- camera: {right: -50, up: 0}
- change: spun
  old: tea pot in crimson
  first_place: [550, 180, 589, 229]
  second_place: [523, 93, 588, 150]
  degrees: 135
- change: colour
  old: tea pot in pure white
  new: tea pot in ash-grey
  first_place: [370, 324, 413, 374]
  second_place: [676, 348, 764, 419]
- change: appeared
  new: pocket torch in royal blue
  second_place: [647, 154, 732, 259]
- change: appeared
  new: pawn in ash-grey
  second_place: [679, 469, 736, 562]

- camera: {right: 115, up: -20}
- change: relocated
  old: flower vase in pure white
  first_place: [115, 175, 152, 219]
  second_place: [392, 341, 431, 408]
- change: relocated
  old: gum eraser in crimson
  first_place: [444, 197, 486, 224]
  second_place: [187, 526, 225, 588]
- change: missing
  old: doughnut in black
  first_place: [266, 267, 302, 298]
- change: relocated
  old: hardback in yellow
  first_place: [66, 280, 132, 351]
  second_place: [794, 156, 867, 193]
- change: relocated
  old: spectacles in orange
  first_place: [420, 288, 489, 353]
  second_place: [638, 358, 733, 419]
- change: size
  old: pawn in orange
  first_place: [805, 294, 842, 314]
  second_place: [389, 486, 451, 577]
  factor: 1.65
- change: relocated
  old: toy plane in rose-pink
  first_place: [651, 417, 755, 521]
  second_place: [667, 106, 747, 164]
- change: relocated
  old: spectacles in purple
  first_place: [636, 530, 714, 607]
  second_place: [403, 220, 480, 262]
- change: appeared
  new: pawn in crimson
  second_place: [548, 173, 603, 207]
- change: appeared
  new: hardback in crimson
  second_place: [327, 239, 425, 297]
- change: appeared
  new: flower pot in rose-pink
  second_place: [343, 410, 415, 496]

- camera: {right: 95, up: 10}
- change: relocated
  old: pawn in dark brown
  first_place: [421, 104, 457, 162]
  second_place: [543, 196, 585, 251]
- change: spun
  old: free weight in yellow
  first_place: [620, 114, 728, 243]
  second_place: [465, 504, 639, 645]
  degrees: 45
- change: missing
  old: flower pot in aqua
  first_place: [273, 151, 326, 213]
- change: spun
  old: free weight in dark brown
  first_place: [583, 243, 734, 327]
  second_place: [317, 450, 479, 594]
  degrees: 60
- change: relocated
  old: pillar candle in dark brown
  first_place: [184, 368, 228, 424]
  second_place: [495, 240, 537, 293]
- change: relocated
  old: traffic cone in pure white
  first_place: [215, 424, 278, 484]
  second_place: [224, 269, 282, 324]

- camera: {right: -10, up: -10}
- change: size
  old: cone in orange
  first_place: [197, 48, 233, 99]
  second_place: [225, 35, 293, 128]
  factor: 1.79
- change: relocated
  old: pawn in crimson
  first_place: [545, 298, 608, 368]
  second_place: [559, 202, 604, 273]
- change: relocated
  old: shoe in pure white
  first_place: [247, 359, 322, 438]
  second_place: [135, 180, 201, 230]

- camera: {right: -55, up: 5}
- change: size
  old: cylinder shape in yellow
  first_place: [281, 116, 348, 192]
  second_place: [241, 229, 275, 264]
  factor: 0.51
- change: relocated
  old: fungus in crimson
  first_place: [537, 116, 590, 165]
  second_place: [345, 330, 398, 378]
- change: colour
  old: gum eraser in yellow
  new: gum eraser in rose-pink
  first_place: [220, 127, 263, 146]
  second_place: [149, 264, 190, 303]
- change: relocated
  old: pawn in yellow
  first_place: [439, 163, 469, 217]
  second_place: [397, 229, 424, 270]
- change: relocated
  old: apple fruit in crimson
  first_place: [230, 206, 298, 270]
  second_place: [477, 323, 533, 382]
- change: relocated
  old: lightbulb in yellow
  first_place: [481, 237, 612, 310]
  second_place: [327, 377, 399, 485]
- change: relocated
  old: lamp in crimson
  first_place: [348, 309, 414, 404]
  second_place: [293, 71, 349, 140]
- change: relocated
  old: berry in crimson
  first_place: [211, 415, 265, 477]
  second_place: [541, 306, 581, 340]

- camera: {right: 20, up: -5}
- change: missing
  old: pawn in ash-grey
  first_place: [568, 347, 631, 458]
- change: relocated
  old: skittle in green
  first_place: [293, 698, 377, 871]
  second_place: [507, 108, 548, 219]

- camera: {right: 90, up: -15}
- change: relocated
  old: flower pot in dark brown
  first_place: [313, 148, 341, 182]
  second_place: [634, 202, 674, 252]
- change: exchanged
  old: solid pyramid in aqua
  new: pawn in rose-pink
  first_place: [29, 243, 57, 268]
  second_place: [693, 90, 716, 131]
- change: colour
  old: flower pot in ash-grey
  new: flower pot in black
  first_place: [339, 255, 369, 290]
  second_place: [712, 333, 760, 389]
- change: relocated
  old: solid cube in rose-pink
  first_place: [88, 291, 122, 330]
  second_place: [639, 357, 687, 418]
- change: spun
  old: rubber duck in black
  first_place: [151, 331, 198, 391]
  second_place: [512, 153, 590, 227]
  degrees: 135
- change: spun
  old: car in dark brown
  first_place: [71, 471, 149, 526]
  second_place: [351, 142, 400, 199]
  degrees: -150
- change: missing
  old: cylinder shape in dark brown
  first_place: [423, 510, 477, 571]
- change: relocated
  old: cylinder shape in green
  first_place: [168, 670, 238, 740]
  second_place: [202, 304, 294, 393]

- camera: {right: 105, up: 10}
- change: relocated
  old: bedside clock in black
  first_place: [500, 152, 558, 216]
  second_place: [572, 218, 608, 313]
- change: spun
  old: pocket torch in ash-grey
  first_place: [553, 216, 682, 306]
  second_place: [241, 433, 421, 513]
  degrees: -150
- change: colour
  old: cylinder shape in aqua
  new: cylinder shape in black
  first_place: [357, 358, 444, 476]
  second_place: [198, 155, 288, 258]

- - - -

Give the count of lines in the data above that hold the string "dark", with no additional words.

6